# START OF SUPPLIED DATA

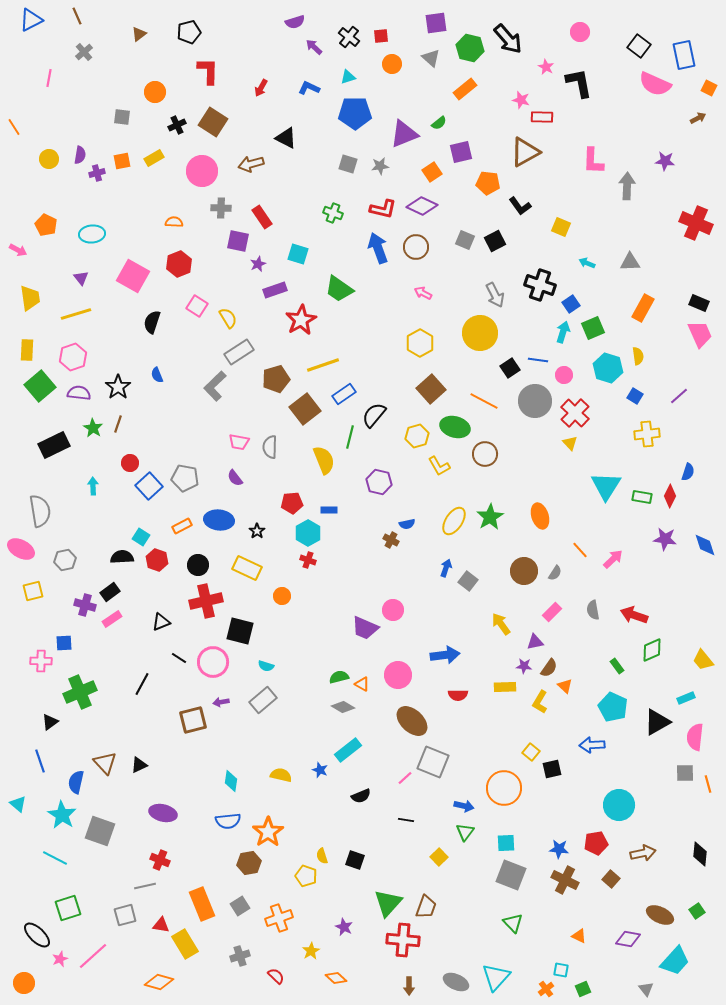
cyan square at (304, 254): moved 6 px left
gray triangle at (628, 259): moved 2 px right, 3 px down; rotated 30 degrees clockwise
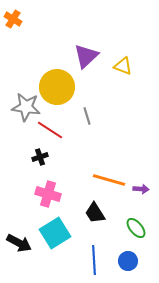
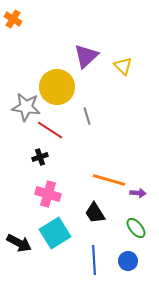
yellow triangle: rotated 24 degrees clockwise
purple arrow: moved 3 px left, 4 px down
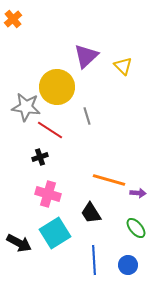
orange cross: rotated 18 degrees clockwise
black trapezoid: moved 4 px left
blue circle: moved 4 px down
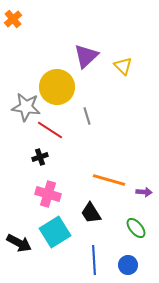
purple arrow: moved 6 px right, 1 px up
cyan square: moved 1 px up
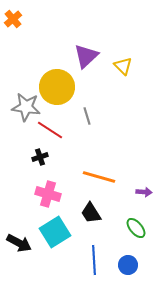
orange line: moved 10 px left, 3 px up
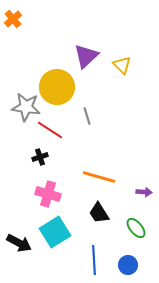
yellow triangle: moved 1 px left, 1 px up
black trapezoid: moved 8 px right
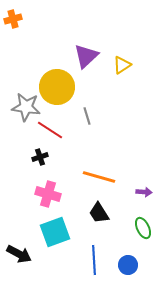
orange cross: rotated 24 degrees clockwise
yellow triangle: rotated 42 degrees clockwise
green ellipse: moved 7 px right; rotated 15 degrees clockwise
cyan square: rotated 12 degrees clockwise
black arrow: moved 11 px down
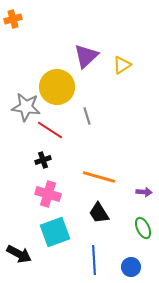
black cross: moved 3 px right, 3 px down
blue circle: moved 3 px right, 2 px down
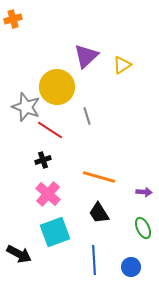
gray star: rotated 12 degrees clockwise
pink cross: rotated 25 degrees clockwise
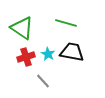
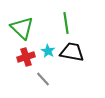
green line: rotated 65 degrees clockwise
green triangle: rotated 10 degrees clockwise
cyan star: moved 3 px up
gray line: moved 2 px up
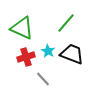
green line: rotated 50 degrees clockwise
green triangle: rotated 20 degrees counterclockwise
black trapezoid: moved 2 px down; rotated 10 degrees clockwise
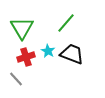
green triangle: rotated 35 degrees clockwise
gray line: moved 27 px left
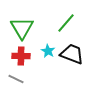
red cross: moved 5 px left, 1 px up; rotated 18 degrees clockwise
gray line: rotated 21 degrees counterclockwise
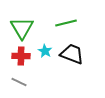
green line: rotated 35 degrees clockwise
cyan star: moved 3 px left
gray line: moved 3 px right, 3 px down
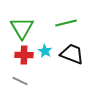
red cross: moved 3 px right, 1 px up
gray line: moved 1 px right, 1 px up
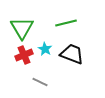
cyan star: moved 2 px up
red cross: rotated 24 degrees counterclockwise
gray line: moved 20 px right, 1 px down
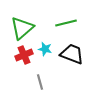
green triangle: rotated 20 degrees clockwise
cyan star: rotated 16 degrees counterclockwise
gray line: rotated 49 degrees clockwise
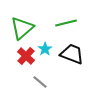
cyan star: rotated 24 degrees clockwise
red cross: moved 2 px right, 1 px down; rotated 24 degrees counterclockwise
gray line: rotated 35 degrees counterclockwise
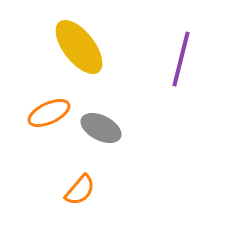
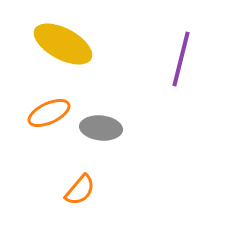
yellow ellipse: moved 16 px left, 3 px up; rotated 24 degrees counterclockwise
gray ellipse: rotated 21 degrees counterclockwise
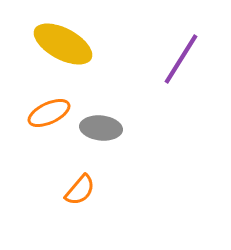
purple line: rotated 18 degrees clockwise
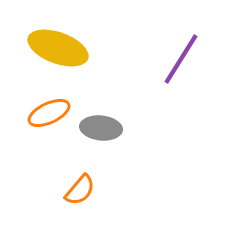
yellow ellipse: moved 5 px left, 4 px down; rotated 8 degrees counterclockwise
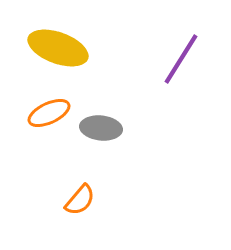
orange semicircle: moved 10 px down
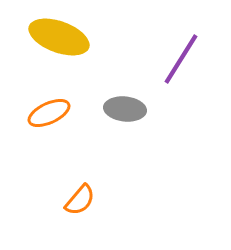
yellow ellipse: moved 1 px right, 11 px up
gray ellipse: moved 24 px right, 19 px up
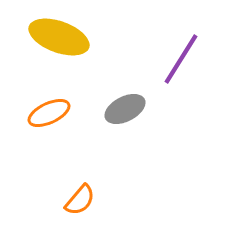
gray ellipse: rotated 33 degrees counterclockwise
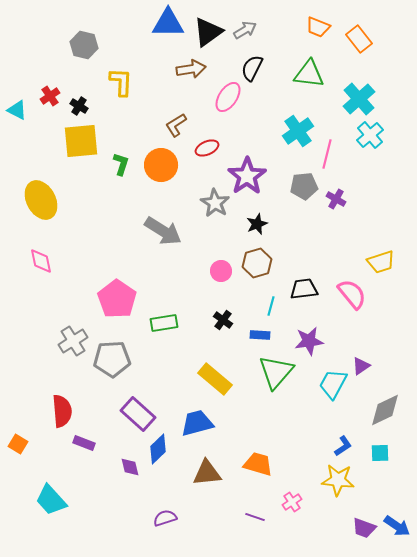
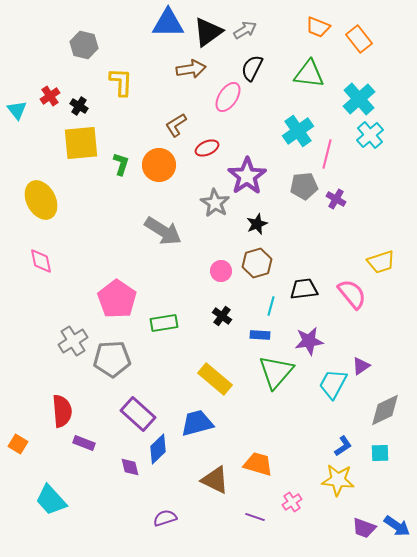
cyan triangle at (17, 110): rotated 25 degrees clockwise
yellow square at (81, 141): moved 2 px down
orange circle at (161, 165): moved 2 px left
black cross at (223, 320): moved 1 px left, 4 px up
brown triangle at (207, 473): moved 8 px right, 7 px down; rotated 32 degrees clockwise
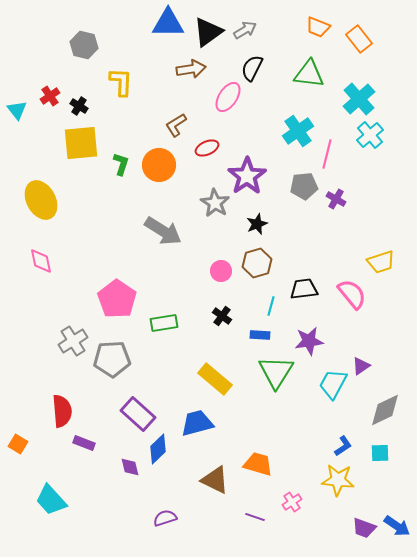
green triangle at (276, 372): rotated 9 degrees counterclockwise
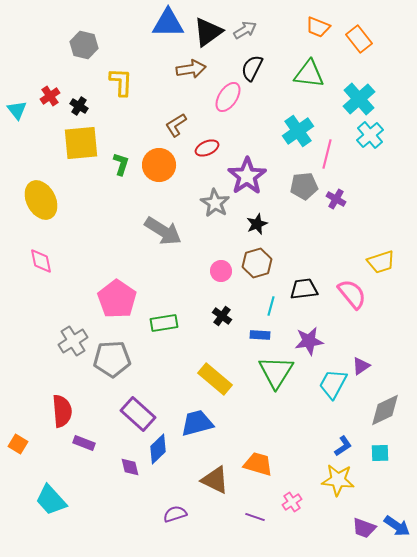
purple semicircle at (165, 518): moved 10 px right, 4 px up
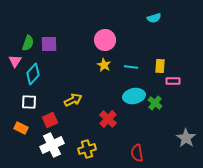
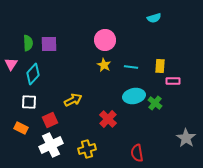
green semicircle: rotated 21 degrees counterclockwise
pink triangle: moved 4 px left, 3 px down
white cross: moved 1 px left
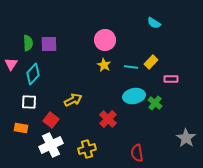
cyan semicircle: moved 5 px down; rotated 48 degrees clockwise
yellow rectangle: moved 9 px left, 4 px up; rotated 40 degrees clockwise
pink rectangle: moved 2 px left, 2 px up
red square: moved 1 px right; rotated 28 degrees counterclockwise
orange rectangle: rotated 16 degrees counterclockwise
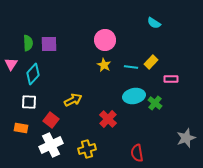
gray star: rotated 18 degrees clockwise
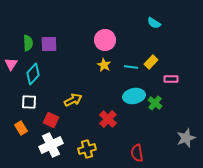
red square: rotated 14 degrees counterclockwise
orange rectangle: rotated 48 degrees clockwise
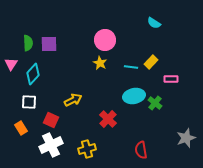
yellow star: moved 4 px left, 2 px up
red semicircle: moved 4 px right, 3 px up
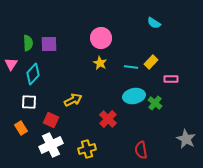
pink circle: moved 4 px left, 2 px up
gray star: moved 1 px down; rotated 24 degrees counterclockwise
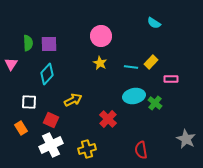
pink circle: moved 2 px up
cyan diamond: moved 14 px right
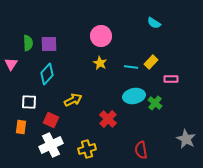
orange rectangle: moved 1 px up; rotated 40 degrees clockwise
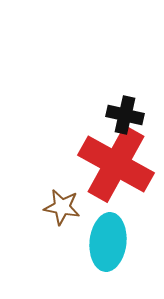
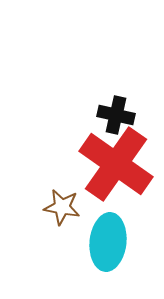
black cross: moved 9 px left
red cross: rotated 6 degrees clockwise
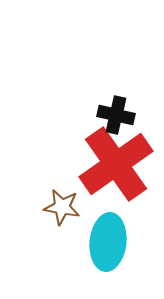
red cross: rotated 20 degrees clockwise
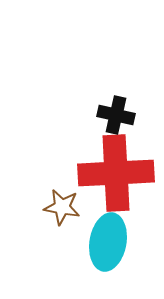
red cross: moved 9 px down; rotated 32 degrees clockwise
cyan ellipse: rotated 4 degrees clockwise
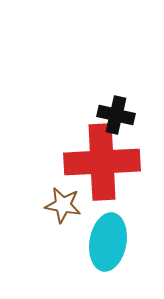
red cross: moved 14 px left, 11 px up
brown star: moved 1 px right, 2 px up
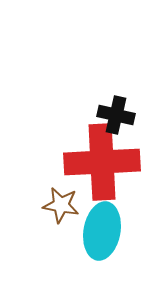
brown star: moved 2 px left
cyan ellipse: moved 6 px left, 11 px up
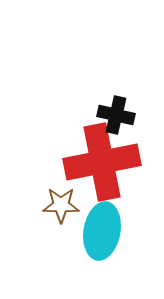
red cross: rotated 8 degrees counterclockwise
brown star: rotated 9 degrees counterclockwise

# END OF SUPPLIED DATA

EXERCISE PROMPT
Reproduce all of the records with every instance of "gray line" swapped for "silver line", changing nothing else and omitting the picture lines.

SOLUTION TO THIS TASK
cyan square at (304, 254): moved 6 px left
gray triangle at (628, 259): moved 2 px right, 3 px down; rotated 30 degrees clockwise
yellow triangle: rotated 24 degrees clockwise
purple arrow: moved 3 px left, 4 px down
orange cross: rotated 18 degrees clockwise
black trapezoid: moved 4 px left
blue circle: moved 4 px down
purple arrow: moved 6 px right, 1 px up
cyan square: moved 1 px up
orange line: moved 10 px left, 3 px up
yellow triangle: moved 1 px left, 1 px up
black trapezoid: moved 8 px right
orange cross: rotated 24 degrees clockwise
yellow triangle: rotated 42 degrees clockwise
green ellipse: moved 7 px right; rotated 15 degrees clockwise
cyan square: rotated 12 degrees clockwise
black arrow: moved 11 px down
black cross: moved 3 px right, 3 px down
blue circle: moved 3 px right, 2 px down
gray star: rotated 12 degrees clockwise
pink cross: rotated 25 degrees clockwise
green line: rotated 65 degrees clockwise
green triangle: rotated 10 degrees clockwise
cyan star: moved 3 px up
silver line: moved 2 px up
green line: rotated 50 degrees clockwise
green triangle: rotated 20 degrees counterclockwise
black trapezoid: moved 2 px down; rotated 10 degrees clockwise
green triangle: rotated 35 degrees clockwise
silver line: moved 27 px left
red cross: moved 5 px left, 1 px up; rotated 18 degrees clockwise
silver line: rotated 21 degrees counterclockwise
green line: rotated 35 degrees clockwise
cyan star: moved 3 px left
silver line: moved 3 px right, 3 px down
red cross: moved 3 px right, 1 px up
silver line: moved 1 px right, 1 px up
cyan star: moved 2 px up
red cross: rotated 24 degrees counterclockwise
silver line: moved 20 px right, 1 px down
green triangle: rotated 20 degrees clockwise
cyan star: rotated 16 degrees counterclockwise
silver line: rotated 49 degrees clockwise
cyan star: rotated 24 degrees clockwise
red cross: moved 2 px right, 1 px down; rotated 24 degrees counterclockwise
silver line: rotated 35 degrees counterclockwise
yellow ellipse: moved 16 px left, 3 px up; rotated 24 degrees counterclockwise
gray ellipse: rotated 21 degrees counterclockwise
purple line: rotated 18 degrees clockwise
yellow ellipse: moved 5 px left, 4 px down; rotated 8 degrees counterclockwise
orange semicircle: moved 10 px down
yellow ellipse: moved 1 px right, 11 px up
gray ellipse: moved 24 px right, 19 px up
gray ellipse: rotated 33 degrees counterclockwise
cyan triangle at (17, 110): rotated 25 degrees clockwise
yellow square at (81, 141): moved 2 px down
orange circle at (161, 165): moved 2 px left
black cross at (223, 320): moved 1 px left, 4 px up
brown triangle at (207, 473): moved 8 px right, 7 px down; rotated 32 degrees clockwise
green triangle at (276, 372): rotated 9 degrees counterclockwise
purple semicircle at (165, 518): moved 10 px right, 4 px up
green semicircle: rotated 21 degrees counterclockwise
pink triangle: moved 4 px left, 3 px down
white cross: moved 1 px left
cyan semicircle: moved 5 px down; rotated 48 degrees clockwise
yellow rectangle: moved 9 px left, 4 px up; rotated 40 degrees clockwise
pink rectangle: moved 2 px left, 2 px up
red square: moved 1 px right; rotated 28 degrees counterclockwise
orange rectangle: rotated 16 degrees counterclockwise
gray star: rotated 18 degrees clockwise
red square: rotated 14 degrees counterclockwise
orange rectangle: rotated 48 degrees clockwise
yellow star: moved 4 px left, 2 px up
red semicircle: moved 4 px right, 3 px up
pink circle: moved 4 px left, 2 px up
gray star: moved 1 px down; rotated 24 degrees counterclockwise
pink circle: moved 2 px up
cyan diamond: moved 14 px right
orange rectangle: moved 1 px up; rotated 40 degrees clockwise
black cross: moved 9 px left
red cross: rotated 6 degrees clockwise
red cross: rotated 20 degrees clockwise
red cross: moved 9 px down; rotated 32 degrees clockwise
cyan ellipse: rotated 4 degrees clockwise
red cross: moved 14 px left, 11 px up
brown star: moved 1 px right, 2 px up
brown star: moved 2 px left
cyan ellipse: moved 6 px left, 11 px up
red cross: rotated 8 degrees counterclockwise
brown star: rotated 9 degrees counterclockwise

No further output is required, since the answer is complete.